[[ DATA, beginning ]]

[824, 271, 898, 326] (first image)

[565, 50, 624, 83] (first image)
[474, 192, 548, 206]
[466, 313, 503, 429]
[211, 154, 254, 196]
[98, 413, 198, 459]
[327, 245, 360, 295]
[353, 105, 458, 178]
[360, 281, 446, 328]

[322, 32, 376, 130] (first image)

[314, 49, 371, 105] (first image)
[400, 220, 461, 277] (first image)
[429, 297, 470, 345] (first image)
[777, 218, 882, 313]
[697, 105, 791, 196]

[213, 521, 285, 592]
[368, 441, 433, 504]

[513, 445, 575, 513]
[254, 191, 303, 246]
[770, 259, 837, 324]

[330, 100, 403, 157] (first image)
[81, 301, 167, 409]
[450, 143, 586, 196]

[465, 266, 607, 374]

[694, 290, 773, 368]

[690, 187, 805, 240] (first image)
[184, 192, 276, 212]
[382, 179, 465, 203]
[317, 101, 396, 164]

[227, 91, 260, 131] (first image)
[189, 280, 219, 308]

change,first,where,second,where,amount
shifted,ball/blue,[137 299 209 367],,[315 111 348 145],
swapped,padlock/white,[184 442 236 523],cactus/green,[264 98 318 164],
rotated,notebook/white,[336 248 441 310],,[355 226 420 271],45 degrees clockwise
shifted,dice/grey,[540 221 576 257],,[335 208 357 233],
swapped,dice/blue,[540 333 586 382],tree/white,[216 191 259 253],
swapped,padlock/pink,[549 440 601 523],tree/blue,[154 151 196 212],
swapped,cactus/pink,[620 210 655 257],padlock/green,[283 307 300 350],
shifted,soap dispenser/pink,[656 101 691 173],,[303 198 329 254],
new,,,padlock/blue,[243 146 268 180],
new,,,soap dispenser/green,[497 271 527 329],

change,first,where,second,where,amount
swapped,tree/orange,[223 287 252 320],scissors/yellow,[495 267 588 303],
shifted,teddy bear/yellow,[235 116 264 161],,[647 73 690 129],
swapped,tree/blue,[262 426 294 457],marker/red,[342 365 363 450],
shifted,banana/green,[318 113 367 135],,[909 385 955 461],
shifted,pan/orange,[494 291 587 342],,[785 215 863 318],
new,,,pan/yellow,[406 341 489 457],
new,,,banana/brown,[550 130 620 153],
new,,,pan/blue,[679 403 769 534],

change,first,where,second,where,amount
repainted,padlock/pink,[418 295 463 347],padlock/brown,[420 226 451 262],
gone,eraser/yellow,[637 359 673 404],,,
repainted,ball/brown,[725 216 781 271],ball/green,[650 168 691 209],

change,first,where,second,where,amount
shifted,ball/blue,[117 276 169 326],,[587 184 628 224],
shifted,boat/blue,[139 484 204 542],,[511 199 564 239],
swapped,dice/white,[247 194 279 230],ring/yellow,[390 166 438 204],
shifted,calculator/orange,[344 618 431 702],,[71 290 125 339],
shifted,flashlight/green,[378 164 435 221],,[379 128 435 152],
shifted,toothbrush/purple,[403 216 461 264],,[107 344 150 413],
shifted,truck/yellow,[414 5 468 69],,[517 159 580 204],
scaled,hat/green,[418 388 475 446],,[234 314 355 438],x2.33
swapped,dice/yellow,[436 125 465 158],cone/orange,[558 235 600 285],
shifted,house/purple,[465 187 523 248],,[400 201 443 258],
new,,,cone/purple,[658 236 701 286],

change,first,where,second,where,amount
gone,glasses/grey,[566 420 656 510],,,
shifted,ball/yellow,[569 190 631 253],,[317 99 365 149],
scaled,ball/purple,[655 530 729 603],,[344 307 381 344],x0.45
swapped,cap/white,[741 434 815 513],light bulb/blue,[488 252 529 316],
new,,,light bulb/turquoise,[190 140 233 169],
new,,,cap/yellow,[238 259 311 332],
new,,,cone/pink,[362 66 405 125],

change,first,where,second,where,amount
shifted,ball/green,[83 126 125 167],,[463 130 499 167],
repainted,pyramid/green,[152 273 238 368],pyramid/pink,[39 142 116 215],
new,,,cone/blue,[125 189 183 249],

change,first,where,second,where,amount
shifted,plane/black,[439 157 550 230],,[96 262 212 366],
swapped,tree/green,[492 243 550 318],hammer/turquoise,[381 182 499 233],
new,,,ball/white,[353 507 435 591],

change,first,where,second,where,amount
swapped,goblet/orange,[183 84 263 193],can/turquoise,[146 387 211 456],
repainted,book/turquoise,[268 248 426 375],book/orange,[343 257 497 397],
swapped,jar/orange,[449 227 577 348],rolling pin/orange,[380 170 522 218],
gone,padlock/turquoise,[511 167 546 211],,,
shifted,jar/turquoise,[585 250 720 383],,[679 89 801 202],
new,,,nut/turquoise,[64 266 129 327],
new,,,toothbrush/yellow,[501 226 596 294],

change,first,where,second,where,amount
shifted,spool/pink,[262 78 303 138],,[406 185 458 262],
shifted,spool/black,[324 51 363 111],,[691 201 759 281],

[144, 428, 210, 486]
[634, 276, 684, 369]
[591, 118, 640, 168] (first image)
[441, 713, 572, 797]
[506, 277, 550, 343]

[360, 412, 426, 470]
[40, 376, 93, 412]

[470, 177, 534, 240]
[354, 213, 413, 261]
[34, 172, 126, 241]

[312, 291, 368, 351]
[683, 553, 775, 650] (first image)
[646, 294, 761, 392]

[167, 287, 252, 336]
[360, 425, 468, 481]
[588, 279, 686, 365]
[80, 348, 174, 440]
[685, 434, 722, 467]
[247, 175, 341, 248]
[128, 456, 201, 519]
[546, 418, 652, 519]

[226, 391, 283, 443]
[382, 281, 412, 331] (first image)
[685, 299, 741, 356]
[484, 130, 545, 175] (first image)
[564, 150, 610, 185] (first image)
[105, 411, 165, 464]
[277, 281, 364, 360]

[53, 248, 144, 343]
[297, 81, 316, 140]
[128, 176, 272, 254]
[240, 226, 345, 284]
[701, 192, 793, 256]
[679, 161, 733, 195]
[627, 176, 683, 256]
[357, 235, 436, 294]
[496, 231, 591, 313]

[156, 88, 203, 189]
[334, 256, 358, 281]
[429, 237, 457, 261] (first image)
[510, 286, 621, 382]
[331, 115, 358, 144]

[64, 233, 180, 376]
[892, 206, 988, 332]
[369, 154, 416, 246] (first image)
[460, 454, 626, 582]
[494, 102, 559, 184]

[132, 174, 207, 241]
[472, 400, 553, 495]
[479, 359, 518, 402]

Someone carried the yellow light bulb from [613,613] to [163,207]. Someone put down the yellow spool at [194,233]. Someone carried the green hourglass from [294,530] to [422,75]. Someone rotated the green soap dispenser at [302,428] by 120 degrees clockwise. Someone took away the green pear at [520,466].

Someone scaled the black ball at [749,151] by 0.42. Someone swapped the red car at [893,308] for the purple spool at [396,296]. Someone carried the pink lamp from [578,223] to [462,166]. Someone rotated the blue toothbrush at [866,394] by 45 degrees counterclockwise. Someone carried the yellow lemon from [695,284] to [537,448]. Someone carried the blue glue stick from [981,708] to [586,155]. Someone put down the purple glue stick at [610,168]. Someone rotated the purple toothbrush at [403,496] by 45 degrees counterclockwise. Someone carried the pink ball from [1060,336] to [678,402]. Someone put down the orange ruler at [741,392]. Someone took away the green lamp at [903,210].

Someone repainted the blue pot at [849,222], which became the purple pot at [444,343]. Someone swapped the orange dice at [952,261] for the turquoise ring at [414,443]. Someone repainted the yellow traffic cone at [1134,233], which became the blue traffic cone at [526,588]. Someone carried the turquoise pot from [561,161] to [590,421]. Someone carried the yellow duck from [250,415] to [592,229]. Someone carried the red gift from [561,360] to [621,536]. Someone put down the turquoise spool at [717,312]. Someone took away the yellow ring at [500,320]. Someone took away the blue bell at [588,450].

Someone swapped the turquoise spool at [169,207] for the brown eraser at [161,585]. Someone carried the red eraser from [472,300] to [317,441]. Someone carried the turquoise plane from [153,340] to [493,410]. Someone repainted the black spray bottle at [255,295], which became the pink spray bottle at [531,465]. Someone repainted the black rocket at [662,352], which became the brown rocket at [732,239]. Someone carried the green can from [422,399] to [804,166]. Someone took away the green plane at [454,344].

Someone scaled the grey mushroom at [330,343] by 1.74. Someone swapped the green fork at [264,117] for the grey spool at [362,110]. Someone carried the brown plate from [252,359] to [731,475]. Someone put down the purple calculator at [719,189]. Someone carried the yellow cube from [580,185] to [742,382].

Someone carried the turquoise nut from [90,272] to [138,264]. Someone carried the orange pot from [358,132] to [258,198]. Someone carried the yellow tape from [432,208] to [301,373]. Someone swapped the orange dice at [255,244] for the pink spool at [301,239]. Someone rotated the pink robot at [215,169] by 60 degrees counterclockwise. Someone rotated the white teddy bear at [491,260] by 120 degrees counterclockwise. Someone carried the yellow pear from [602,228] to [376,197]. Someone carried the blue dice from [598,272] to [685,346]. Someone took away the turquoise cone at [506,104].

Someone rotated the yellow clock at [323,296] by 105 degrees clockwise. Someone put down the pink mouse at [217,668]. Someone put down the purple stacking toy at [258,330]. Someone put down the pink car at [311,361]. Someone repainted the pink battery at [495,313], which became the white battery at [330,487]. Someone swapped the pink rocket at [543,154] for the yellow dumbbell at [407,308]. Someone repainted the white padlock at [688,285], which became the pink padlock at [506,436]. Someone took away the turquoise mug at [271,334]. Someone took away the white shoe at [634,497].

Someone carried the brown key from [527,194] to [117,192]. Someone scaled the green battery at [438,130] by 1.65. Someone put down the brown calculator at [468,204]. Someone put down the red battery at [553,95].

[[ DATA, end ]]

**WHAT IS EXPECTED:** Using the records above, restate word for word the lines from the one with "swapped,dice/blue,[540 333 586" through the one with "new,,,padlock/blue,[243 146 268", both included.

**SOLUTION TO THIS PROBLEM:**
swapped,dice/blue,[540 333 586 382],tree/white,[216 191 259 253],
swapped,padlock/pink,[549 440 601 523],tree/blue,[154 151 196 212],
swapped,cactus/pink,[620 210 655 257],padlock/green,[283 307 300 350],
shifted,soap dispenser/pink,[656 101 691 173],,[303 198 329 254],
new,,,padlock/blue,[243 146 268 180],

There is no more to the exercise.